- Input -

* * * *

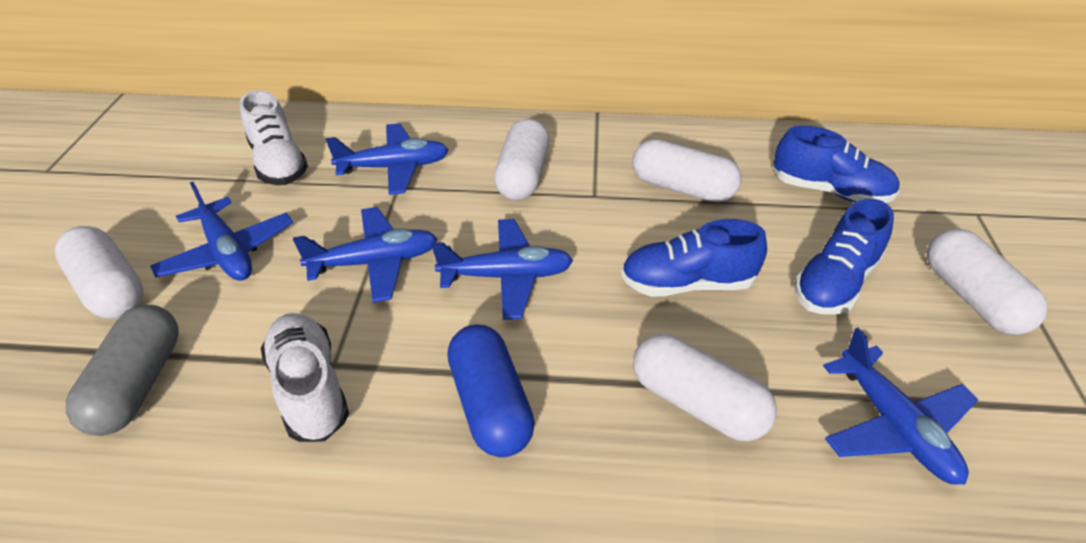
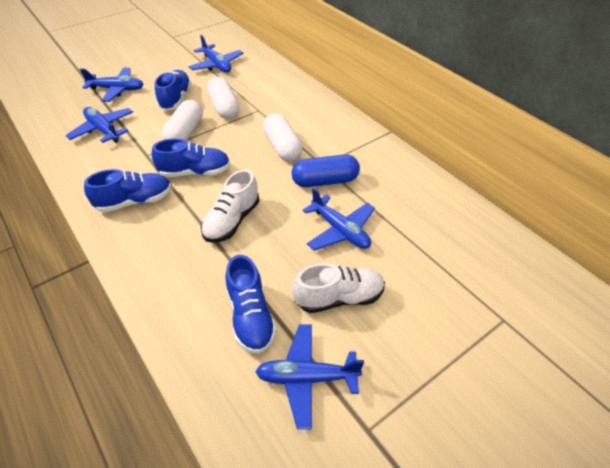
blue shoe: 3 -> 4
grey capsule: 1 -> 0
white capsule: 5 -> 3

* * * *

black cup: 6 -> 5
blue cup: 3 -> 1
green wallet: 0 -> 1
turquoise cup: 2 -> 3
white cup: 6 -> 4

* * * *

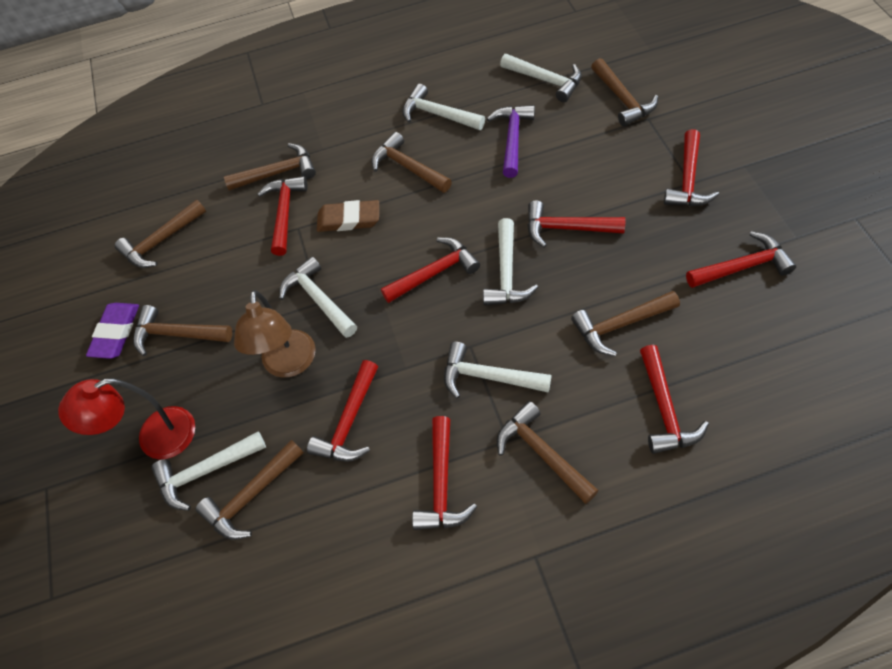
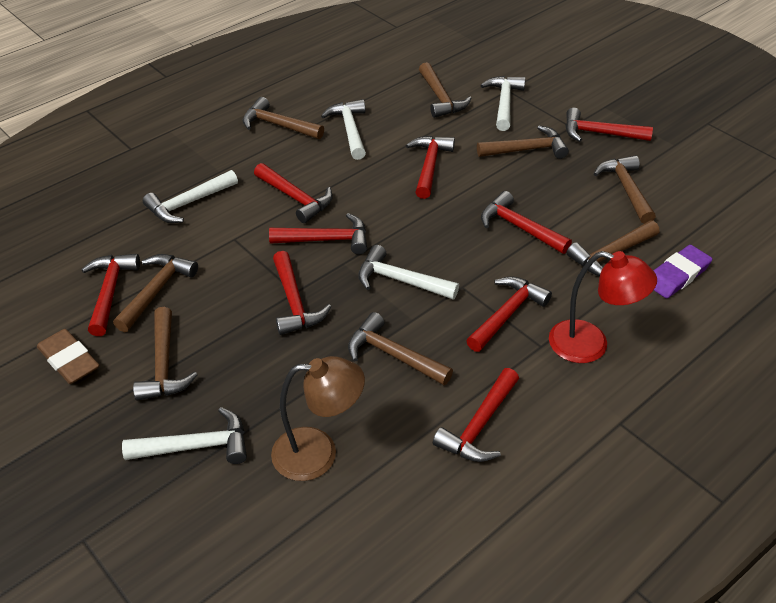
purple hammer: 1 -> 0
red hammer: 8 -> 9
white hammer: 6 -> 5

* * * *

- Exercise -
Copy out each line of the entries above that holds "hammer".

- Response box -
purple hammer: 1 -> 0
red hammer: 8 -> 9
white hammer: 6 -> 5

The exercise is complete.